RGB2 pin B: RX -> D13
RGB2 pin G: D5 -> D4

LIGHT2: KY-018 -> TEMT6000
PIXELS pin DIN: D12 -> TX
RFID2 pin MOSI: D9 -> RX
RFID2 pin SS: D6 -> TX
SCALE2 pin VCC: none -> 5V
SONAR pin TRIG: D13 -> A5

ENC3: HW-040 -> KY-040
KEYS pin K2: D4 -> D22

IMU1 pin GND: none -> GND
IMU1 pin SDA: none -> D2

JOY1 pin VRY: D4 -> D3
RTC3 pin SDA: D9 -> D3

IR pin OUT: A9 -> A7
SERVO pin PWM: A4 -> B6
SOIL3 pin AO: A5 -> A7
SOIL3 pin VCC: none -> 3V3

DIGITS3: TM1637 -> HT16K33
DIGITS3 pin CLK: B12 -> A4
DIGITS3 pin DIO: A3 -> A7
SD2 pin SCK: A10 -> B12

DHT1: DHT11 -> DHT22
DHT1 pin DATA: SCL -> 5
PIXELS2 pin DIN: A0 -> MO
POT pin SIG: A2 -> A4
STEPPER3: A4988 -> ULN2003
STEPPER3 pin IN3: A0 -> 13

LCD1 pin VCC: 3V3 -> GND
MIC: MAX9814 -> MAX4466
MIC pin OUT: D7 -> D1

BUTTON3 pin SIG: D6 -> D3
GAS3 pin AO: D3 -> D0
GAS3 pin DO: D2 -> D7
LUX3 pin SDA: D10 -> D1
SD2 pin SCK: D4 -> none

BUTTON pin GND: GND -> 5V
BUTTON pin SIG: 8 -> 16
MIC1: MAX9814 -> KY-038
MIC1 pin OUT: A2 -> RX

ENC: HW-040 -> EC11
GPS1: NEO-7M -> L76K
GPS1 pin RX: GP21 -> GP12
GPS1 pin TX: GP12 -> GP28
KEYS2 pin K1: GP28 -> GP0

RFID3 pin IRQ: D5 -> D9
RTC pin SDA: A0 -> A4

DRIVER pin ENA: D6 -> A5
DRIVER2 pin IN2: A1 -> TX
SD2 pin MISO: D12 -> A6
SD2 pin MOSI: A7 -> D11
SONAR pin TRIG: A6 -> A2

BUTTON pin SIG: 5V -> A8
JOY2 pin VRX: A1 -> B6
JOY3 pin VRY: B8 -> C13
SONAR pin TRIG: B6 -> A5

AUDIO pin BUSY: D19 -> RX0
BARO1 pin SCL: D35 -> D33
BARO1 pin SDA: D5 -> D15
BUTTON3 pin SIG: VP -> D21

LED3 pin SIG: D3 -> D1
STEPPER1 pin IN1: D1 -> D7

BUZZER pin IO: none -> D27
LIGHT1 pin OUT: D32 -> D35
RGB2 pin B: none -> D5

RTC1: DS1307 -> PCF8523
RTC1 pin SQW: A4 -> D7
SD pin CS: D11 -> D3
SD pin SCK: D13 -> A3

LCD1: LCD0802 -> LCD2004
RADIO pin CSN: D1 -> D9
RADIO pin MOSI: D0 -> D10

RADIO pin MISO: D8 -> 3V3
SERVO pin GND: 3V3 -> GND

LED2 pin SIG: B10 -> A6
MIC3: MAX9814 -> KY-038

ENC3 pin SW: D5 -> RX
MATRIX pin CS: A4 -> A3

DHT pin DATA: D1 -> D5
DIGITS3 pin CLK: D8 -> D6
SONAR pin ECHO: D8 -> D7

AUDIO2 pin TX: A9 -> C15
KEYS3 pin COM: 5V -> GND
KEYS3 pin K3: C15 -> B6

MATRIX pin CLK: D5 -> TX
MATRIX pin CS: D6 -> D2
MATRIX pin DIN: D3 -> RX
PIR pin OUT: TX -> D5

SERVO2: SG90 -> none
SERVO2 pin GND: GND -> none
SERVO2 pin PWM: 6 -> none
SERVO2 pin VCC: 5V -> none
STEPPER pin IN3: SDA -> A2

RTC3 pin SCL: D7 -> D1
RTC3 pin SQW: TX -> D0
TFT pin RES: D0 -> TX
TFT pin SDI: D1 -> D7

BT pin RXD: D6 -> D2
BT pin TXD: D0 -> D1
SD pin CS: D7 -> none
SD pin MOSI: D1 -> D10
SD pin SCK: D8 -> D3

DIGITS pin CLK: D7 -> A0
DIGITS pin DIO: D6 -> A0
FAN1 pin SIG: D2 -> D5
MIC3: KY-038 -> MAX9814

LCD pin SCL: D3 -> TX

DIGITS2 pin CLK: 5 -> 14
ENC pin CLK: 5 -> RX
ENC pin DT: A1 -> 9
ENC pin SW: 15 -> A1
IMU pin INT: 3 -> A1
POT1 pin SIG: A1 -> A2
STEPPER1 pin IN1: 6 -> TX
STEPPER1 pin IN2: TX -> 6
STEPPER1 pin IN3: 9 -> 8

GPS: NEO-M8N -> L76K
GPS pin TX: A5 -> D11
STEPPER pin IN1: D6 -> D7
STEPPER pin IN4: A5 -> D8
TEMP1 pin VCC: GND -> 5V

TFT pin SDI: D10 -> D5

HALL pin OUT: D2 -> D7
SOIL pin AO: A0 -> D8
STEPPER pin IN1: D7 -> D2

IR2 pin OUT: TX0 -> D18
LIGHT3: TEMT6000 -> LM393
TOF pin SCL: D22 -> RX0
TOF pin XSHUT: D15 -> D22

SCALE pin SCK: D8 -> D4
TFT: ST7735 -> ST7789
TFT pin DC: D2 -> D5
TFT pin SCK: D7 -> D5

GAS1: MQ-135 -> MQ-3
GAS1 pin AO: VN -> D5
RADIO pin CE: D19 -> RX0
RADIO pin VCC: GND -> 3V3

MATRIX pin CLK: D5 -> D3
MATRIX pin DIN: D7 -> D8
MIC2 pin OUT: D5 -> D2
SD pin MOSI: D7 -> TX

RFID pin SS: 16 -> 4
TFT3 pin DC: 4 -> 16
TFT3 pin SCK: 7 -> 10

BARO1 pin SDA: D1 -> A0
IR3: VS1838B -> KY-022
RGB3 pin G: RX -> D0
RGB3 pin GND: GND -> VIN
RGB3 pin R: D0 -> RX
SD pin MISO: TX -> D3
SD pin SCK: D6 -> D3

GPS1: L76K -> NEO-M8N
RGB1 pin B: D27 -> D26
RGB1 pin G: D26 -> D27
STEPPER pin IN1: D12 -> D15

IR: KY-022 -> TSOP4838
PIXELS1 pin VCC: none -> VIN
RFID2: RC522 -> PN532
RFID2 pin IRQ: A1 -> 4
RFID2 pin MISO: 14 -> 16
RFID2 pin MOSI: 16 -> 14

● ● ● ● ●

WHAT YOU NEED TO DO:
Start to finish, copy the records above with no differences.

PROBLEM SOLUTION:
RGB2 pin B: RX -> D13
RGB2 pin G: D5 -> D4

LIGHT2: KY-018 -> TEMT6000
PIXELS pin DIN: D12 -> TX
RFID2 pin MOSI: D9 -> RX
RFID2 pin SS: D6 -> TX
SCALE2 pin VCC: none -> 5V
SONAR pin TRIG: D13 -> A5

ENC3: HW-040 -> KY-040
KEYS pin K2: D4 -> D22

IMU1 pin GND: none -> GND
IMU1 pin SDA: none -> D2

JOY1 pin VRY: D4 -> D3
RTC3 pin SDA: D9 -> D3

IR pin OUT: A9 -> A7
SERVO pin PWM: A4 -> B6
SOIL3 pin AO: A5 -> A7
SOIL3 pin VCC: none -> 3V3

DIGITS3: TM1637 -> HT16K33
DIGITS3 pin CLK: B12 -> A4
DIGITS3 pin DIO: A3 -> A7
SD2 pin SCK: A10 -> B12

DHT1: DHT11 -> DHT22
DHT1 pin DATA: SCL -> 5
PIXELS2 pin DIN: A0 -> MO
POT pin SIG: A2 -> A4
STEPPER3: A4988 -> ULN2003
STEPPER3 pin IN3: A0 -> 13

LCD1 pin VCC: 3V3 -> GND
MIC: MAX9814 -> MAX4466
MIC pin OUT: D7 -> D1

BUTTON3 pin SIG: D6 -> D3
GAS3 pin AO: D3 -> D0
GAS3 pin DO: D2 -> D7
LUX3 pin SDA: D10 -> D1
SD2 pin SCK: D4 -> none

BUTTON pin GND: GND -> 5V
BUTTON pin SIG: 8 -> 16
MIC1: MAX9814 -> KY-038
MIC1 pin OUT: A2 -> RX

ENC: HW-040 -> EC11
GPS1: NEO-7M -> L76K
GPS1 pin RX: GP21 -> GP12
GPS1 pin TX: GP12 -> GP28
KEYS2 pin K1: GP28 -> GP0

RFID3 pin IRQ: D5 -> D9
RTC pin SDA: A0 -> A4

DRIVER pin ENA: D6 -> A5
DRIVER2 pin IN2: A1 -> TX
SD2 pin MISO: D12 -> A6
SD2 pin MOSI: A7 -> D11
SONAR pin TRIG: A6 -> A2

BUTTON pin SIG: 5V -> A8
JOY2 pin VRX: A1 -> B6
JOY3 pin VRY: B8 -> C13
SONAR pin TRIG: B6 -> A5

AUDIO pin BUSY: D19 -> RX0
BARO1 pin SCL: D35 -> D33
BARO1 pin SDA: D5 -> D15
BUTTON3 pin SIG: VP -> D21

LED3 pin SIG: D3 -> D1
STEPPER1 pin IN1: D1 -> D7

BUZZER pin IO: none -> D27
LIGHT1 pin OUT: D32 -> D35
RGB2 pin B: none -> D5

RTC1: DS1307 -> PCF8523
RTC1 pin SQW: A4 -> D7
SD pin CS: D11 -> D3
SD pin SCK: D13 -> A3

LCD1: LCD0802 -> LCD2004
RADIO pin CSN: D1 -> D9
RADIO pin MOSI: D0 -> D10

RADIO pin MISO: D8 -> 3V3
SERVO pin GND: 3V3 -> GND

LED2 pin SIG: B10 -> A6
MIC3: MAX9814 -> KY-038

ENC3 pin SW: D5 -> RX
MATRIX pin CS: A4 -> A3

DHT pin DATA: D1 -> D5
DIGITS3 pin CLK: D8 -> D6
SONAR pin ECHO: D8 -> D7

AUDIO2 pin TX: A9 -> C15
KEYS3 pin COM: 5V -> GND
KEYS3 pin K3: C15 -> B6

MATRIX pin CLK: D5 -> TX
MATRIX pin CS: D6 -> D2
MATRIX pin DIN: D3 -> RX
PIR pin OUT: TX -> D5

SERVO2: SG90 -> none
SERVO2 pin GND: GND -> none
SERVO2 pin PWM: 6 -> none
SERVO2 pin VCC: 5V -> none
STEPPER pin IN3: SDA -> A2

RTC3 pin SCL: D7 -> D1
RTC3 pin SQW: TX -> D0
TFT pin RES: D0 -> TX
TFT pin SDI: D1 -> D7

BT pin RXD: D6 -> D2
BT pin TXD: D0 -> D1
SD pin CS: D7 -> none
SD pin MOSI: D1 -> D10
SD pin SCK: D8 -> D3

DIGITS pin CLK: D7 -> A0
DIGITS pin DIO: D6 -> A0
FAN1 pin SIG: D2 -> D5
MIC3: KY-038 -> MAX9814

LCD pin SCL: D3 -> TX

DIGITS2 pin CLK: 5 -> 14
ENC pin CLK: 5 -> RX
ENC pin DT: A1 -> 9
ENC pin SW: 15 -> A1
IMU pin INT: 3 -> A1
POT1 pin SIG: A1 -> A2
STEPPER1 pin IN1: 6 -> TX
STEPPER1 pin IN2: TX -> 6
STEPPER1 pin IN3: 9 -> 8

GPS: NEO-M8N -> L76K
GPS pin TX: A5 -> D11
STEPPER pin IN1: D6 -> D7
STEPPER pin IN4: A5 -> D8
TEMP1 pin VCC: GND -> 5V

TFT pin SDI: D10 -> D5

HALL pin OUT: D2 -> D7
SOIL pin AO: A0 -> D8
STEPPER pin IN1: D7 -> D2

IR2 pin OUT: TX0 -> D18
LIGHT3: TEMT6000 -> LM393
TOF pin SCL: D22 -> RX0
TOF pin XSHUT: D15 -> D22

SCALE pin SCK: D8 -> D4
TFT: ST7735 -> ST7789
TFT pin DC: D2 -> D5
TFT pin SCK: D7 -> D5

GAS1: MQ-135 -> MQ-3
GAS1 pin AO: VN -> D5
RADIO pin CE: D19 -> RX0
RADIO pin VCC: GND -> 3V3

MATRIX pin CLK: D5 -> D3
MATRIX pin DIN: D7 -> D8
MIC2 pin OUT: D5 -> D2
SD pin MOSI: D7 -> TX

RFID pin SS: 16 -> 4
TFT3 pin DC: 4 -> 16
TFT3 pin SCK: 7 -> 10

BARO1 pin SDA: D1 -> A0
IR3: VS1838B -> KY-022
RGB3 pin G: RX -> D0
RGB3 pin GND: GND -> VIN
RGB3 pin R: D0 -> RX
SD pin MISO: TX -> D3
SD pin SCK: D6 -> D3

GPS1: L76K -> NEO-M8N
RGB1 pin B: D27 -> D26
RGB1 pin G: D26 -> D27
STEPPER pin IN1: D12 -> D15

IR: KY-022 -> TSOP4838
PIXELS1 pin VCC: none -> VIN
RFID2: RC522 -> PN532
RFID2 pin IRQ: A1 -> 4
RFID2 pin MISO: 14 -> 16
RFID2 pin MOSI: 16 -> 14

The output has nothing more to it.